◆ GOAL OF THE EXERCISE
Only the lines from the one containing "Give the centreline" through the end of the data belong in the answer; reproduce them exactly.

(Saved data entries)
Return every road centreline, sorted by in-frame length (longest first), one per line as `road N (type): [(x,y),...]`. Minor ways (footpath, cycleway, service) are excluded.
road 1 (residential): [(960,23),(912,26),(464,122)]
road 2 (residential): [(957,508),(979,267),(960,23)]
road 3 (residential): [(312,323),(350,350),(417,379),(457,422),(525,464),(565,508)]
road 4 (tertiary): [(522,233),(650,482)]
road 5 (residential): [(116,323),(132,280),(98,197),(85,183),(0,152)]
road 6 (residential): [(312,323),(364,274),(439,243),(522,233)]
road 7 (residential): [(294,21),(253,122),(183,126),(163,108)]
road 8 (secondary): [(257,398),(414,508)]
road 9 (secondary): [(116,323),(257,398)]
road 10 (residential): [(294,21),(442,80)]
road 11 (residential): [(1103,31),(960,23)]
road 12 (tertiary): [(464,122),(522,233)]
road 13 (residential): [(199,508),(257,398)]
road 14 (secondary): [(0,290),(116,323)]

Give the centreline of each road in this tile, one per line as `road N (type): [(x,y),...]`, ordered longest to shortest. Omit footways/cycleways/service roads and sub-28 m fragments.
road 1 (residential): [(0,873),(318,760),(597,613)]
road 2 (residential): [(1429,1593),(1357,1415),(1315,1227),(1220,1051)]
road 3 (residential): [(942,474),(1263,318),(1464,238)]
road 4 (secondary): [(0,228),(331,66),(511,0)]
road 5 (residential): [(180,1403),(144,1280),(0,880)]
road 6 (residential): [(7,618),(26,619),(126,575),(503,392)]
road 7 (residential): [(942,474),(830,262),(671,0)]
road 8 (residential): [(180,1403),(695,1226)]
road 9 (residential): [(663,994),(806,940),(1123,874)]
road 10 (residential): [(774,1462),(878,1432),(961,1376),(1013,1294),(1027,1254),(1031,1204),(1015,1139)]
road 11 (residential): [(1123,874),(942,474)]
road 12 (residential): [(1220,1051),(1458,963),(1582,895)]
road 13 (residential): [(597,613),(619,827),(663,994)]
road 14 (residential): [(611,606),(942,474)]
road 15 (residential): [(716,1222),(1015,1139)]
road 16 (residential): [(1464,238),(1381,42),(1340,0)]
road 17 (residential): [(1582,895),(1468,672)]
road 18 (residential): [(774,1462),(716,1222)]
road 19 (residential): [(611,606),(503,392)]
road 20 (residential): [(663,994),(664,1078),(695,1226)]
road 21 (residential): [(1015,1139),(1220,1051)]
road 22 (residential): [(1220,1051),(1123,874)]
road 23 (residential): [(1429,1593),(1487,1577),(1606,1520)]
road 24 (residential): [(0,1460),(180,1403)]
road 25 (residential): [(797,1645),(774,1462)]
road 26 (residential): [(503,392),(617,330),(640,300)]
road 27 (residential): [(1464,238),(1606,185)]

◆ TASK RESULT
Give the centreline of each road in this tile, one per line as `road N (type): [(x,y),...]`, ordered longest to shortest. Omit footways/cycleways/service roads and sub-28 m fragments.
road 1 (residential): [(0,873),(318,760),(597,613)]
road 2 (residential): [(1429,1593),(1357,1415),(1315,1227),(1220,1051)]
road 3 (residential): [(942,474),(1263,318),(1464,238)]
road 4 (secondary): [(0,228),(331,66),(511,0)]
road 5 (residential): [(180,1403),(144,1280),(0,880)]
road 6 (residential): [(7,618),(26,619),(126,575),(503,392)]
road 7 (residential): [(942,474),(830,262),(671,0)]
road 8 (residential): [(180,1403),(695,1226)]
road 9 (residential): [(663,994),(806,940),(1123,874)]
road 10 (residential): [(774,1462),(878,1432),(961,1376),(1013,1294),(1027,1254),(1031,1204),(1015,1139)]
road 11 (residential): [(1123,874),(942,474)]
road 12 (residential): [(1220,1051),(1458,963),(1582,895)]
road 13 (residential): [(597,613),(619,827),(663,994)]
road 14 (residential): [(611,606),(942,474)]
road 15 (residential): [(716,1222),(1015,1139)]
road 16 (residential): [(1464,238),(1381,42),(1340,0)]
road 17 (residential): [(1582,895),(1468,672)]
road 18 (residential): [(774,1462),(716,1222)]
road 19 (residential): [(611,606),(503,392)]
road 20 (residential): [(663,994),(664,1078),(695,1226)]
road 21 (residential): [(1015,1139),(1220,1051)]
road 22 (residential): [(1220,1051),(1123,874)]
road 23 (residential): [(1429,1593),(1487,1577),(1606,1520)]
road 24 (residential): [(0,1460),(180,1403)]
road 25 (residential): [(797,1645),(774,1462)]
road 26 (residential): [(503,392),(617,330),(640,300)]
road 27 (residential): [(1464,238),(1606,185)]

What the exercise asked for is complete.